Available records:
Segment Open

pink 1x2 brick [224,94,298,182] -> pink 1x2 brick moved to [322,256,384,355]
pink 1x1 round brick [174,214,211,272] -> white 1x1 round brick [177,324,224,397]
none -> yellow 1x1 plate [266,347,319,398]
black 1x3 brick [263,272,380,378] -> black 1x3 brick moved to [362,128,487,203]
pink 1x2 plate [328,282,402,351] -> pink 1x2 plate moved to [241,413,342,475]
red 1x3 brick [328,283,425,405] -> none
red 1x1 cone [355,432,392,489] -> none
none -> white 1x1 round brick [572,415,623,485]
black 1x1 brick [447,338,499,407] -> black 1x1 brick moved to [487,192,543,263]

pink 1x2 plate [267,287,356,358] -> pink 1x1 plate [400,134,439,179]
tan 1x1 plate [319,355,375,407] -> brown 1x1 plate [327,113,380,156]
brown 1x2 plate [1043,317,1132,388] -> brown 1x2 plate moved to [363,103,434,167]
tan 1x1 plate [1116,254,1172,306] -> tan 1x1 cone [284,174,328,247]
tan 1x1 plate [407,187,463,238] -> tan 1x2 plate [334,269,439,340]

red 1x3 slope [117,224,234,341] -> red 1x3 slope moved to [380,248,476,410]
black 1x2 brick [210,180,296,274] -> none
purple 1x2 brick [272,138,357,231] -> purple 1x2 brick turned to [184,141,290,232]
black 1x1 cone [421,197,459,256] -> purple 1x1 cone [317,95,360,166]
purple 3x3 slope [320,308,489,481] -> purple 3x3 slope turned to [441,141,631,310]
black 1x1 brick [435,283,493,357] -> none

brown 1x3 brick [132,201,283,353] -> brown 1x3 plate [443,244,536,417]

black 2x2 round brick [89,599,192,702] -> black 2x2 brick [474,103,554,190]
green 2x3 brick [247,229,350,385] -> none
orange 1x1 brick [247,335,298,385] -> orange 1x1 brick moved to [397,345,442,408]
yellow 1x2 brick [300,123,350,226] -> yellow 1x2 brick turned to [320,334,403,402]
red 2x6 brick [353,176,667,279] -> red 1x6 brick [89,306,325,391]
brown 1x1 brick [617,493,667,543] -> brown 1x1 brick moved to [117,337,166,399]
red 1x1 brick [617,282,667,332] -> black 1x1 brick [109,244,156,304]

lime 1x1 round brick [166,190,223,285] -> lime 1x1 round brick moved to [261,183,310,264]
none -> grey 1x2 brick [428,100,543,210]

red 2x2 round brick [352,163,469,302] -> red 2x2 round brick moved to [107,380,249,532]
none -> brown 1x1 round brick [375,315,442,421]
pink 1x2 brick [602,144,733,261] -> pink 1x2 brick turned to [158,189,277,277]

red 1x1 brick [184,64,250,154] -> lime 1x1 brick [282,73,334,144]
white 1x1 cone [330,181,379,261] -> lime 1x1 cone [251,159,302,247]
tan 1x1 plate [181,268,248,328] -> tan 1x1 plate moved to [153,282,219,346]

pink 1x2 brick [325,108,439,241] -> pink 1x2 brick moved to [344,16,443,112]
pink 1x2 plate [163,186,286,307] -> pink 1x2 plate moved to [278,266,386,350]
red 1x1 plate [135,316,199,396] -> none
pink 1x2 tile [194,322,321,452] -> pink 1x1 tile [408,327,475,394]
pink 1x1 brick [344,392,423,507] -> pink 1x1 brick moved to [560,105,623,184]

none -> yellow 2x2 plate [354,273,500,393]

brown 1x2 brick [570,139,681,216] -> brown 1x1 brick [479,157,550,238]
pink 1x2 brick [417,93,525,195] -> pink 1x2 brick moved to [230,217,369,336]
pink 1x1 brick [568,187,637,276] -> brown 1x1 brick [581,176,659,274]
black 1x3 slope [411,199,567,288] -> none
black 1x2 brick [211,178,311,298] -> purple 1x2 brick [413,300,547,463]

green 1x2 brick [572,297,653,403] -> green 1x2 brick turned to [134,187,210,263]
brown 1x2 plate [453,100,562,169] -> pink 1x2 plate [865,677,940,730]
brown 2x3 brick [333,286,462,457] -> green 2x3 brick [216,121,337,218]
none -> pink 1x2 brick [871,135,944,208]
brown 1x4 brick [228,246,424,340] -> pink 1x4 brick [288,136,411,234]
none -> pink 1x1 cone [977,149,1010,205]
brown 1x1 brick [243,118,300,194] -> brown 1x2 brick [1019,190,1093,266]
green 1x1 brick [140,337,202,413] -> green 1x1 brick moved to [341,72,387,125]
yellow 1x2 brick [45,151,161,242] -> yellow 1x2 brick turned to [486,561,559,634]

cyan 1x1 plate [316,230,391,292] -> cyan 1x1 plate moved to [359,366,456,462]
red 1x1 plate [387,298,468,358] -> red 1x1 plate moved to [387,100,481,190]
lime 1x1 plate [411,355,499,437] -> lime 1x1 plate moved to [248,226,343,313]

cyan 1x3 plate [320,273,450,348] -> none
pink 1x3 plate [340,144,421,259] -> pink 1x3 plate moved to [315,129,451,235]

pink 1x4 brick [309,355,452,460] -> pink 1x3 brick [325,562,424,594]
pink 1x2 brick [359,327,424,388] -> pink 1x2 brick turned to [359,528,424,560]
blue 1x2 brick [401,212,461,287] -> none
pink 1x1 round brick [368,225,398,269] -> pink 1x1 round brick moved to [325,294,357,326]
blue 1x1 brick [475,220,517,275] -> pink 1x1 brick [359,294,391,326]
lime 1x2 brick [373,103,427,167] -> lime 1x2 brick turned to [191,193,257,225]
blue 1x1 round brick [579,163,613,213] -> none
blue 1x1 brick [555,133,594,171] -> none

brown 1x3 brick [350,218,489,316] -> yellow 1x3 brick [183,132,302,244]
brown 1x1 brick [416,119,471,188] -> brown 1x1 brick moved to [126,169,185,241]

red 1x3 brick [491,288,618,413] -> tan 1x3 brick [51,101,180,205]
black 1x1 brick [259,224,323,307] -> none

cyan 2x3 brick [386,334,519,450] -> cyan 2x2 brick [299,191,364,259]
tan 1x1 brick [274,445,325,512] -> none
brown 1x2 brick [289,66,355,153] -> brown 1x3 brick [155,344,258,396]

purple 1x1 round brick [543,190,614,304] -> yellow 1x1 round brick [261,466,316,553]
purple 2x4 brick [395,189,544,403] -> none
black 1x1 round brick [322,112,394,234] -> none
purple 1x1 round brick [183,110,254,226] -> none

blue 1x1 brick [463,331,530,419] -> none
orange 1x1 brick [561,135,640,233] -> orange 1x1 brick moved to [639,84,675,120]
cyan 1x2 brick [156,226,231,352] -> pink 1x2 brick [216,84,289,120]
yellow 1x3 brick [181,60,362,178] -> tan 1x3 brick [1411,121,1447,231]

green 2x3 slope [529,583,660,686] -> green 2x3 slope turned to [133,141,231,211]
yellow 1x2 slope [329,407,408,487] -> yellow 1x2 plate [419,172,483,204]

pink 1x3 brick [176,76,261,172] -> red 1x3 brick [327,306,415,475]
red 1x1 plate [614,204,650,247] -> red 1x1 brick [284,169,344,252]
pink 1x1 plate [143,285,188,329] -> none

Segment Closed

Your task:
With the first line being the one containing "pink 1x2 plate [328,282,402,351]" and the last line the one containing "black 1x1 brick [447,338,499,407]", transcribe exactly the lines above that fall in that range.

Answer to the problem:
pink 1x2 plate [328,282,402,351] -> pink 1x2 plate moved to [241,413,342,475]
red 1x3 brick [328,283,425,405] -> none
red 1x1 cone [355,432,392,489] -> none
none -> white 1x1 round brick [572,415,623,485]
black 1x1 brick [447,338,499,407] -> black 1x1 brick moved to [487,192,543,263]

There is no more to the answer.